What to do —
Bring together copies of the lines in the data below that contain the word "swapped".

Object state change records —
* * *

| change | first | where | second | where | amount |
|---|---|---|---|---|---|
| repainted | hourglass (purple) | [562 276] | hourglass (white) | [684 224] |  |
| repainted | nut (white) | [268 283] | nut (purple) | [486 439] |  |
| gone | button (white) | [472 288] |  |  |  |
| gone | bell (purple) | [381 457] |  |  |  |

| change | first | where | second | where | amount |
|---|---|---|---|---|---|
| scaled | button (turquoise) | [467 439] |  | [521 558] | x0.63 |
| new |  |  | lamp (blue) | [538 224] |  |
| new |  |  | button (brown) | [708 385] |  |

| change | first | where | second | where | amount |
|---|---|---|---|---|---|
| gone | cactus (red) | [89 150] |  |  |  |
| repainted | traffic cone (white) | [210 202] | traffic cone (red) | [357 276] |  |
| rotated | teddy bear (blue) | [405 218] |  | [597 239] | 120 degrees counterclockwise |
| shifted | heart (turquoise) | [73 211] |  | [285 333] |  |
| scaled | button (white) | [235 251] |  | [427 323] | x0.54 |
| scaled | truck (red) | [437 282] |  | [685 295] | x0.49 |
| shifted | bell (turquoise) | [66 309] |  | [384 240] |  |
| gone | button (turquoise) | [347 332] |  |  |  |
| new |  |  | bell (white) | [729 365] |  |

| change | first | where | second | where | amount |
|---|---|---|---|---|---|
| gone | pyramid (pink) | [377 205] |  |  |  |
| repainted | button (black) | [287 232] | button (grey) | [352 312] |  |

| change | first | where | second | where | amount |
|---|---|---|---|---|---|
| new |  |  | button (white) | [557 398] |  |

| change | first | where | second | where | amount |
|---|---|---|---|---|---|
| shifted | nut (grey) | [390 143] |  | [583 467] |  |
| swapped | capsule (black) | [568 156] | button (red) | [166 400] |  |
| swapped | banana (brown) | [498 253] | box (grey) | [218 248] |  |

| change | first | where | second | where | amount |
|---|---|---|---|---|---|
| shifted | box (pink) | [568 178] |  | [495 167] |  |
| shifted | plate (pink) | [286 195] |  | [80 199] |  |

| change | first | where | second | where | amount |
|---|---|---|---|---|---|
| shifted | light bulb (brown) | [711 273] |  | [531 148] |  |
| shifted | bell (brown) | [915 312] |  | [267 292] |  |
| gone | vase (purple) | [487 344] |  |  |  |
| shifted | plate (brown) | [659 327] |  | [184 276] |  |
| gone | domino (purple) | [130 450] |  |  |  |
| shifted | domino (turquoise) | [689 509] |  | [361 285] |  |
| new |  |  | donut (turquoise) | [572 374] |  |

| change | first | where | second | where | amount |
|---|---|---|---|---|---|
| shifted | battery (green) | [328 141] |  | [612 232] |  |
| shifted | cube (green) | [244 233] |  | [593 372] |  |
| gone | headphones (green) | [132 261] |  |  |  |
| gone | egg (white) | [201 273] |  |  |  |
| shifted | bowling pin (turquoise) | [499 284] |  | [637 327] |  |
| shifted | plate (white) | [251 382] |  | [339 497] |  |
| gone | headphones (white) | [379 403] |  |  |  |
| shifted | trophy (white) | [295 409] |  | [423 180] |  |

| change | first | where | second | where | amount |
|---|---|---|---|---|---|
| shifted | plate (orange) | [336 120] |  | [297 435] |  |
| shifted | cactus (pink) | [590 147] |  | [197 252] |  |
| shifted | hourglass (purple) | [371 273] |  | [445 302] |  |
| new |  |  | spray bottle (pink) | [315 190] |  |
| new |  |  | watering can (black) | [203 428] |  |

* * *

Answer for this exercise —
| swapped | capsule (black) | [568 156] | button (red) | [166 400] |  |
| swapped | banana (brown) | [498 253] | box (grey) | [218 248] |  |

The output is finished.